REQUIRED WORK:
Only the number is wanted: count the lines in the data with "BUTTON" in them.

(Source data)
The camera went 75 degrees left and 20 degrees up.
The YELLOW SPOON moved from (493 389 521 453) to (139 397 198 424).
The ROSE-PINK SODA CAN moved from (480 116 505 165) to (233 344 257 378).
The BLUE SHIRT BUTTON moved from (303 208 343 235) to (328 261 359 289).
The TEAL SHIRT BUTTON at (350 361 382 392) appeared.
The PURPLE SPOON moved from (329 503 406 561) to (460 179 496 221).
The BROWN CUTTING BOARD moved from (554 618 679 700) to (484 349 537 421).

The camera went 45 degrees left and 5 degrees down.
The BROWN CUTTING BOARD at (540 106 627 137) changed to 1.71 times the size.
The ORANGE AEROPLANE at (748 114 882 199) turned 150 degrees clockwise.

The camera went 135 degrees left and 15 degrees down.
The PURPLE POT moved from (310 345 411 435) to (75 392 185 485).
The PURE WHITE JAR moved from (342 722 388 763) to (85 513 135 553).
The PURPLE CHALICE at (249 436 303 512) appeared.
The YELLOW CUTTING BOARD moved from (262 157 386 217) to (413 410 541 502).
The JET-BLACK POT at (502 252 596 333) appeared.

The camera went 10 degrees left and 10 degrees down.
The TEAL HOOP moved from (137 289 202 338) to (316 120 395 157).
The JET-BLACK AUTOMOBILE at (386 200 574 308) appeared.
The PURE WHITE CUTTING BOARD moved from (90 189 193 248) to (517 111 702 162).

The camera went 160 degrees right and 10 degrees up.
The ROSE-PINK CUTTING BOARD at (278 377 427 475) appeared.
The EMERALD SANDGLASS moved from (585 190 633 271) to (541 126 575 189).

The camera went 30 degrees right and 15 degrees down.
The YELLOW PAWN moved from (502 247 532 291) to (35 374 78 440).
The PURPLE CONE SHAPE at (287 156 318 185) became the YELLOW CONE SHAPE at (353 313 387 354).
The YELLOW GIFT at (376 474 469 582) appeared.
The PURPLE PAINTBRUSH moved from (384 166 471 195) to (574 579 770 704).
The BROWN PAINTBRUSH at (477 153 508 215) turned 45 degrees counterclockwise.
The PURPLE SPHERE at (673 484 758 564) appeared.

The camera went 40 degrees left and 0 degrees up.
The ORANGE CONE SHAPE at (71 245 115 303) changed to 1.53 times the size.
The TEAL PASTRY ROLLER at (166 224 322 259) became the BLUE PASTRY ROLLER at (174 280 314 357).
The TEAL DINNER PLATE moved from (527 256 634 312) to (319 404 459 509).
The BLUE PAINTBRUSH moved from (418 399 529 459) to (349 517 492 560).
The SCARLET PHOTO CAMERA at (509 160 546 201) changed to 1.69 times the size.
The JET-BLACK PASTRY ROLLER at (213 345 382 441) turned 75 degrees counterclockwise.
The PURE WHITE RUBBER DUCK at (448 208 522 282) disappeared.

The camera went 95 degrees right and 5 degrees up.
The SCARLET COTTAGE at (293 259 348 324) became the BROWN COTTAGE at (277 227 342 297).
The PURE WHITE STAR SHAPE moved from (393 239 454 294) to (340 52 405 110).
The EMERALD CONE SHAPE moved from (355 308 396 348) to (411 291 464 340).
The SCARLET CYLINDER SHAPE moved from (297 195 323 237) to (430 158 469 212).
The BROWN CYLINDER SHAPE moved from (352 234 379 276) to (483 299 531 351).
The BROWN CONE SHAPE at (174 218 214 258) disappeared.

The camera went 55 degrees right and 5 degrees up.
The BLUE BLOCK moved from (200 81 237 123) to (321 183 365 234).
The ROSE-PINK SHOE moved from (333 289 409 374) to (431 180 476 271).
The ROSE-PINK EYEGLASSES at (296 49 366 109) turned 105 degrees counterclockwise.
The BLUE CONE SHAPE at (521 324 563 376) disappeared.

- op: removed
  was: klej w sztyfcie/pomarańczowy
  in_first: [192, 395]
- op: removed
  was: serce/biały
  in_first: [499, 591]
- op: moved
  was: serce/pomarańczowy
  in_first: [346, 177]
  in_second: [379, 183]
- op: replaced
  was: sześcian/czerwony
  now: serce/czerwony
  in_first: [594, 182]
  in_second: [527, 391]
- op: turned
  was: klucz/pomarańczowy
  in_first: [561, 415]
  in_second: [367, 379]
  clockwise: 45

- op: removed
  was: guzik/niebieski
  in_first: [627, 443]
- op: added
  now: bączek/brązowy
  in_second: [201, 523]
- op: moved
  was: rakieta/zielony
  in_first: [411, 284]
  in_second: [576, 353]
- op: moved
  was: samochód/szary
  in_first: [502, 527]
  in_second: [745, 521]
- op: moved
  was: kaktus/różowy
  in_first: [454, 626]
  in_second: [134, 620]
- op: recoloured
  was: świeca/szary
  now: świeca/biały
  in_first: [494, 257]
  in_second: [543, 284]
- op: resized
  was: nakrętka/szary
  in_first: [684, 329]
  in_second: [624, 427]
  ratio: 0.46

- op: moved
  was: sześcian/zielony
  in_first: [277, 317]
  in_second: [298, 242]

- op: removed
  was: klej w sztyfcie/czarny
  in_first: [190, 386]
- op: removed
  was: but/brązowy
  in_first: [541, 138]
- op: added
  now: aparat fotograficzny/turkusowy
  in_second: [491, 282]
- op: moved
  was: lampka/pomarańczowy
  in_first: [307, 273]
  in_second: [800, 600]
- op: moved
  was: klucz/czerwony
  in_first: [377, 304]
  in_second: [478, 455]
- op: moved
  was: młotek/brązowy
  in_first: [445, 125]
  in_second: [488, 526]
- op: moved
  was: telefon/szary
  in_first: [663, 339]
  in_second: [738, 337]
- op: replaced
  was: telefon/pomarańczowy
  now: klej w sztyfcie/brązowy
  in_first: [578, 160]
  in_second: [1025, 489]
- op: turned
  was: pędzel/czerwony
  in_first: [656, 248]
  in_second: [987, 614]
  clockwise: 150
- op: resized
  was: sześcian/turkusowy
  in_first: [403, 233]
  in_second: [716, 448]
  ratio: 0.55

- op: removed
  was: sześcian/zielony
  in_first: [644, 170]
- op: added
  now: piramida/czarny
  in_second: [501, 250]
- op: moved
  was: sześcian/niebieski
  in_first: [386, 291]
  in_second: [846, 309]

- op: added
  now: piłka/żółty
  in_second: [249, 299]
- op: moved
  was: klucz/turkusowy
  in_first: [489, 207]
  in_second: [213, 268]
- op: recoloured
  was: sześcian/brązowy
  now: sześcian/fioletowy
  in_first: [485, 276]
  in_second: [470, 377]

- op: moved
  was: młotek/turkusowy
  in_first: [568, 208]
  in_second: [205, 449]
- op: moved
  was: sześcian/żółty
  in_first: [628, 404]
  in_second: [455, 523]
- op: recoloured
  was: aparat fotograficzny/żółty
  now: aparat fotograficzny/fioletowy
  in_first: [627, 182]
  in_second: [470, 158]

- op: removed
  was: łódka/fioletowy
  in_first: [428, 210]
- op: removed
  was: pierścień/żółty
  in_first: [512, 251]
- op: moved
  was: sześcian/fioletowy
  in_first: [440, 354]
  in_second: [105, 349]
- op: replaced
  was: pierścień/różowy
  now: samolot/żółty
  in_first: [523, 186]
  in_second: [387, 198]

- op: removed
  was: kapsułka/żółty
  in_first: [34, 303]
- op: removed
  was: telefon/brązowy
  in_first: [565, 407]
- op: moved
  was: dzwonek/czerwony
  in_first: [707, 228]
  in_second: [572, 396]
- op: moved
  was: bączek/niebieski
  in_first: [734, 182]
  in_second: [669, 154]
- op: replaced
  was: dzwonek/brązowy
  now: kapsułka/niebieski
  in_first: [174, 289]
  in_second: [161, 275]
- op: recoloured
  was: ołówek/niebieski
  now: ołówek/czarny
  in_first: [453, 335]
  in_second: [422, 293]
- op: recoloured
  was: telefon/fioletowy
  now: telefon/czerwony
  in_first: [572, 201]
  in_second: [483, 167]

REPLY:
2